Assigned task - Run through the records and show each line that includes the string "button".

Provided data -
◇ ◇ ◇
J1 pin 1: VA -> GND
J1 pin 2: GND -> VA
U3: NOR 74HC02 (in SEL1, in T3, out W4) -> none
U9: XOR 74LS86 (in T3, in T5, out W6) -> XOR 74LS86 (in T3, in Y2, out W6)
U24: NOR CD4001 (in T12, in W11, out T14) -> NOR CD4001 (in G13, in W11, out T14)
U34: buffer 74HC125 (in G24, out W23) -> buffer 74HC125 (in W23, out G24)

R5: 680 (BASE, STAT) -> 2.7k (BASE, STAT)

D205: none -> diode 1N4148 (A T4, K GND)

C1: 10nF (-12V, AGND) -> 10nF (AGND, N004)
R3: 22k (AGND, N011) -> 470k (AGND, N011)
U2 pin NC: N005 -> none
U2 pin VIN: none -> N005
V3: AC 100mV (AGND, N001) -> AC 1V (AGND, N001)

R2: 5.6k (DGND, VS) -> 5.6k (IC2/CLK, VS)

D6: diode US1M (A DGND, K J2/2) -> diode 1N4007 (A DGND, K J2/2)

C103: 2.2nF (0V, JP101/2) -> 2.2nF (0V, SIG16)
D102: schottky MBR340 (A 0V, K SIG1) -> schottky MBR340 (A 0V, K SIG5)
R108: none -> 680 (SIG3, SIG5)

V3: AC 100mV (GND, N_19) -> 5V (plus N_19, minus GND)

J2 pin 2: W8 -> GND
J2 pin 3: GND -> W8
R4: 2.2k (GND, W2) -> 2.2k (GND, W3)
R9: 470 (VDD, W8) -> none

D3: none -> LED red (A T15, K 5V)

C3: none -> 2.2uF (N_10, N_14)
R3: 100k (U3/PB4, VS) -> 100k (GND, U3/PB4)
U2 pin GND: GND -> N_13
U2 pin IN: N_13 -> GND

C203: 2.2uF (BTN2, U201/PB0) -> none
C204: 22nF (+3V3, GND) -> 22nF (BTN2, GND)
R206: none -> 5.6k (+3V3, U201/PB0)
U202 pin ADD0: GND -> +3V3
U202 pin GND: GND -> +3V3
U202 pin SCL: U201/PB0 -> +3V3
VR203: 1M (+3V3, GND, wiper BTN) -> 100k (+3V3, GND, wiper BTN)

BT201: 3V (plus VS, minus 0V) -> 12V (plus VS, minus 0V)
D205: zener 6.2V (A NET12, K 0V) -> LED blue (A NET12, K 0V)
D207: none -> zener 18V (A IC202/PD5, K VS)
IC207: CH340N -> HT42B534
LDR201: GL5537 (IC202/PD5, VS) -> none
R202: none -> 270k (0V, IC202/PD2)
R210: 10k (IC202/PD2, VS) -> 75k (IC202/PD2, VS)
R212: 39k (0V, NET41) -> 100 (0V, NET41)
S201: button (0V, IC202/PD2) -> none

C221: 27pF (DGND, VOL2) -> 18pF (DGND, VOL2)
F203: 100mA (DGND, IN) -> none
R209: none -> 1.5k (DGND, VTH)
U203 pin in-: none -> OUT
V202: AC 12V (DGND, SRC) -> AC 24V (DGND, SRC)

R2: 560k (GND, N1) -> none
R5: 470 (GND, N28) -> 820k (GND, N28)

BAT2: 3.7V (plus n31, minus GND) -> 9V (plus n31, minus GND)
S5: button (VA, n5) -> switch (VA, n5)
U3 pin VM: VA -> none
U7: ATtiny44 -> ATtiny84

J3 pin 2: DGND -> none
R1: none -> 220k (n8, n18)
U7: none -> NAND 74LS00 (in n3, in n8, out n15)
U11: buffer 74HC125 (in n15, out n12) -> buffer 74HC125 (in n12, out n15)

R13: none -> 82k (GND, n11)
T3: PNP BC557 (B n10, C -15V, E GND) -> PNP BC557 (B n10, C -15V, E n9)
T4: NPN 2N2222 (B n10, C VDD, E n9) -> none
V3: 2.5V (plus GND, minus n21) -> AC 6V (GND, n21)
◇ ◇ ◇
Expected answer -
S201: button (0V, IC202/PD2) -> none
S5: button (VA, n5) -> switch (VA, n5)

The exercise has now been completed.